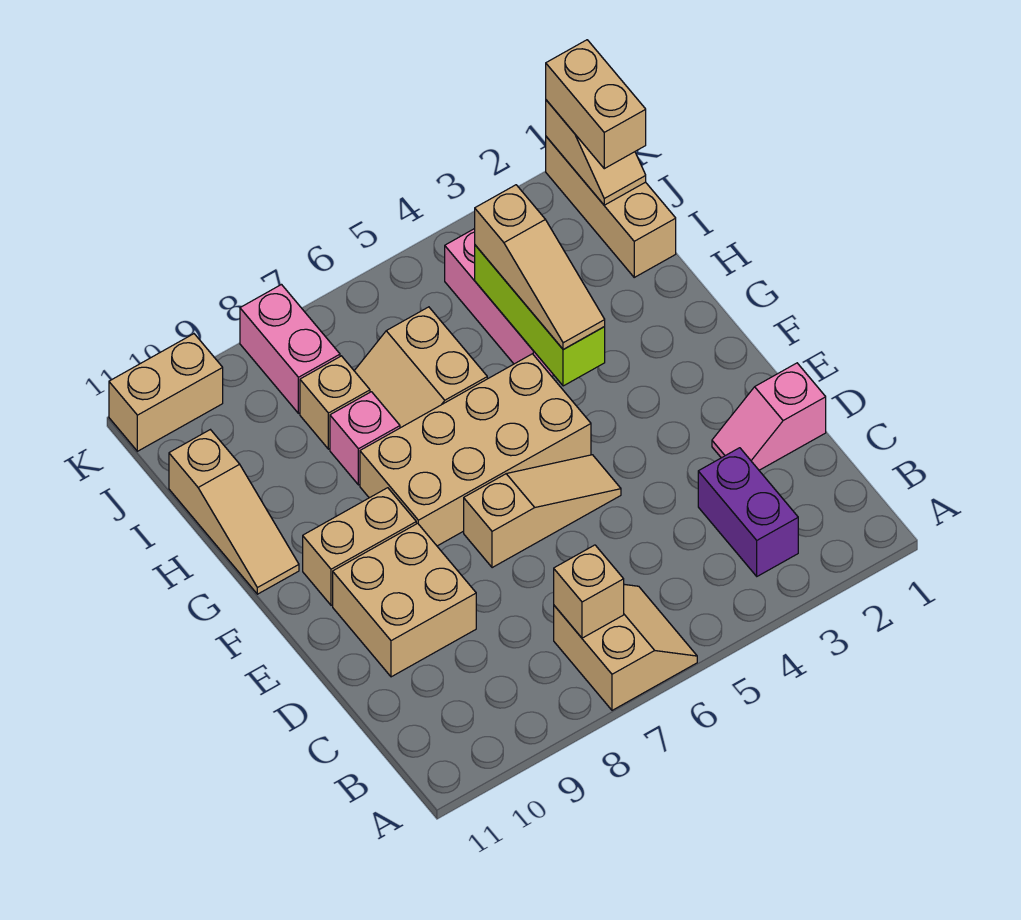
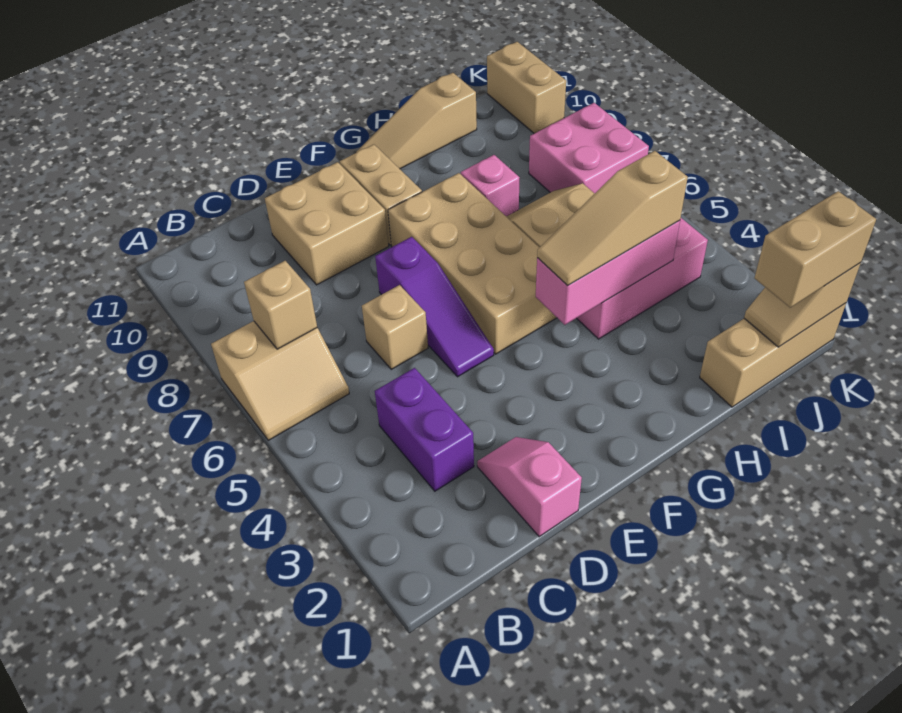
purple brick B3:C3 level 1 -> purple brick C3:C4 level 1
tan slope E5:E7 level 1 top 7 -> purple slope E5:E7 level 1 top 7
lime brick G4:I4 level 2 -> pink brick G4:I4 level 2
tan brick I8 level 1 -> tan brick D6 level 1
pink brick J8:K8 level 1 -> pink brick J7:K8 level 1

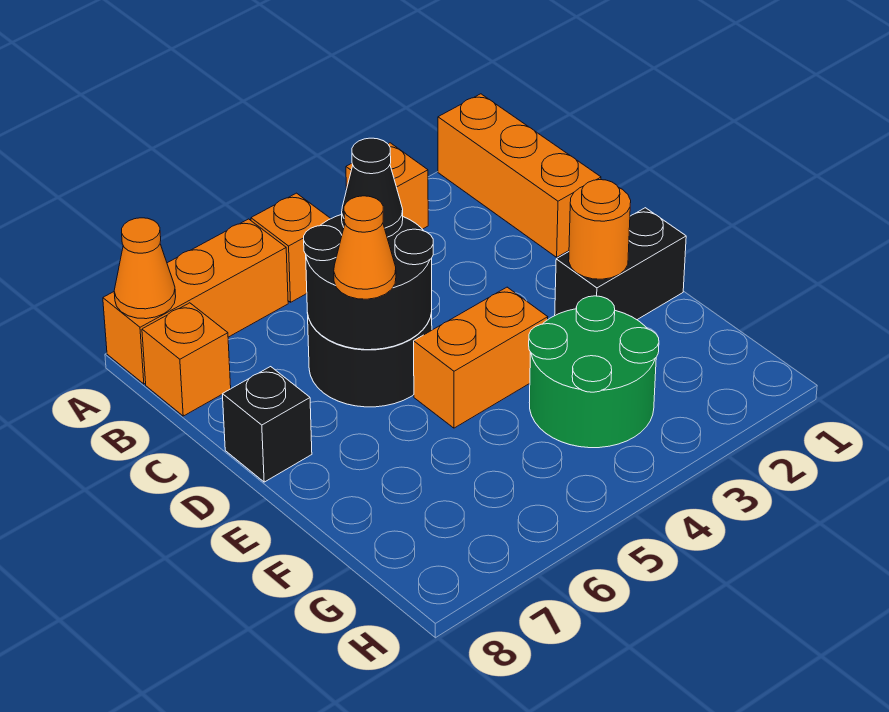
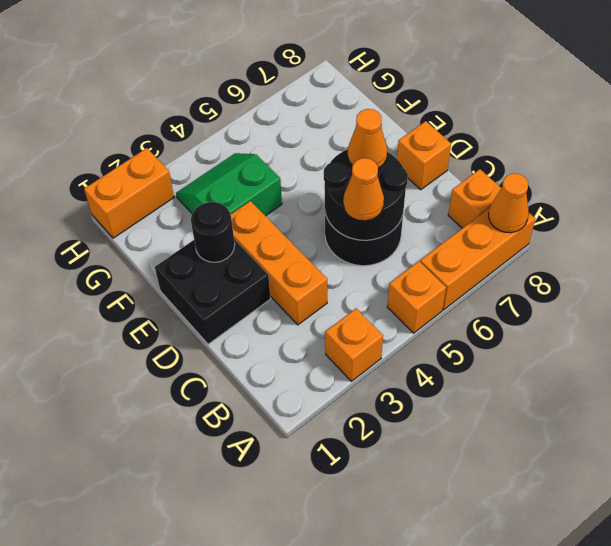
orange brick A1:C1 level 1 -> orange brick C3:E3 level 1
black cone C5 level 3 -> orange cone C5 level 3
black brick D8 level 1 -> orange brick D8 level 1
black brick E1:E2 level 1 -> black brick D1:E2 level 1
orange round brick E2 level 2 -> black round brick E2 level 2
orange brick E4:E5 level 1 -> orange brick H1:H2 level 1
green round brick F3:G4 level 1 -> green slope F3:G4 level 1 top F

*-*-*

Work order: Copy the listing above exactly, minus the pictures.

Written answer:
purple brick B3:C3 level 1 -> purple brick C3:C4 level 1
tan slope E5:E7 level 1 top 7 -> purple slope E5:E7 level 1 top 7
lime brick G4:I4 level 2 -> pink brick G4:I4 level 2
tan brick I8 level 1 -> tan brick D6 level 1
pink brick J8:K8 level 1 -> pink brick J7:K8 level 1

orange brick A1:C1 level 1 -> orange brick C3:E3 level 1
black cone C5 level 3 -> orange cone C5 level 3
black brick D8 level 1 -> orange brick D8 level 1
black brick E1:E2 level 1 -> black brick D1:E2 level 1
orange round brick E2 level 2 -> black round brick E2 level 2
orange brick E4:E5 level 1 -> orange brick H1:H2 level 1
green round brick F3:G4 level 1 -> green slope F3:G4 level 1 top F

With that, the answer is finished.